• RECORD SET:
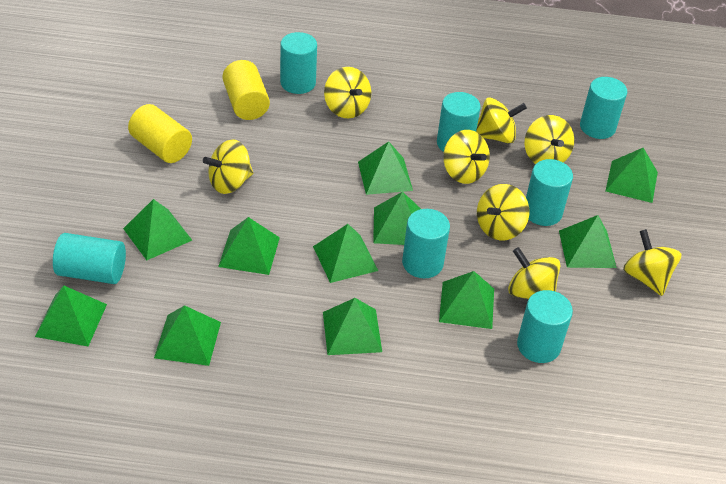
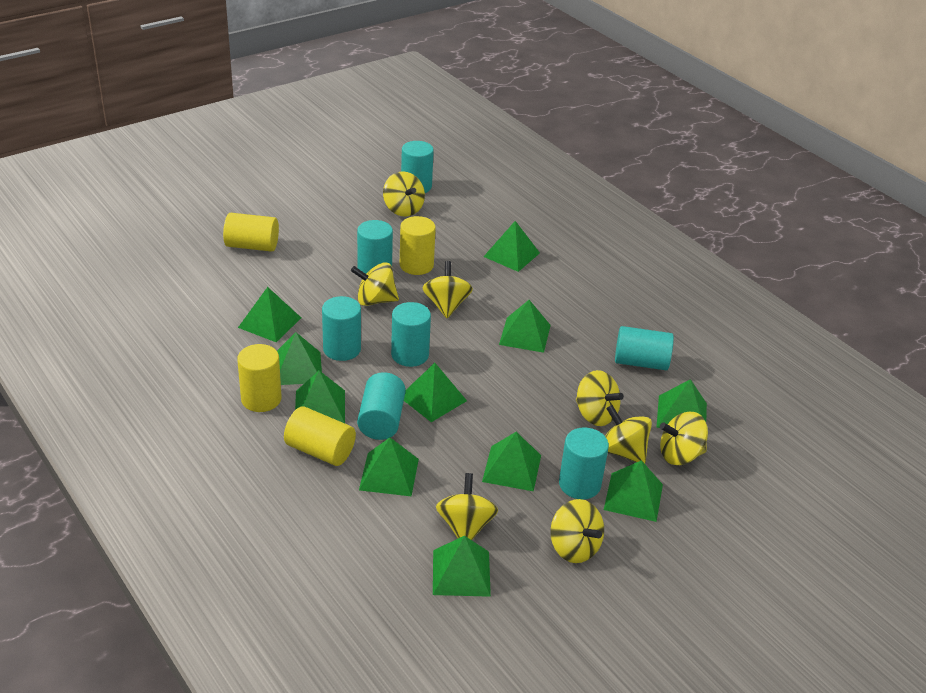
yellow cylinder: 2 -> 4

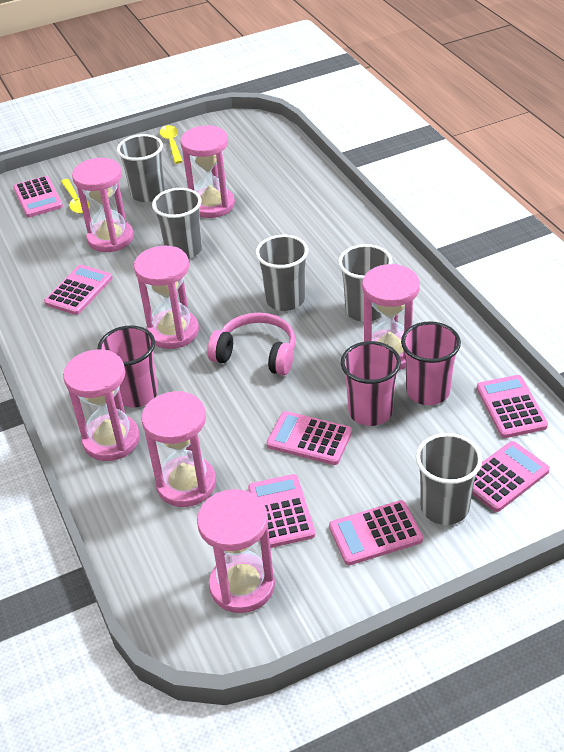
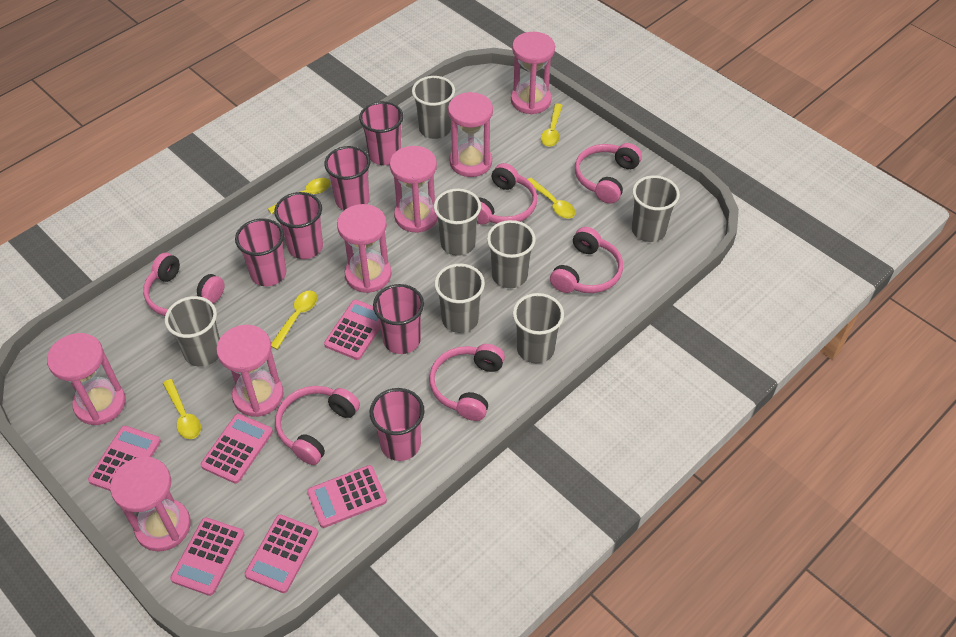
grey cup: 5 -> 7
pink calculator: 7 -> 6
pink cup: 3 -> 6
pink headphones: 1 -> 6
yellow spoon: 2 -> 5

• DIRECTIONS FOR THIS TASK: Using the listing above, show each line with the word "pink" in it.

• WORKED SOLUTION:
pink calculator: 7 -> 6
pink cup: 3 -> 6
pink headphones: 1 -> 6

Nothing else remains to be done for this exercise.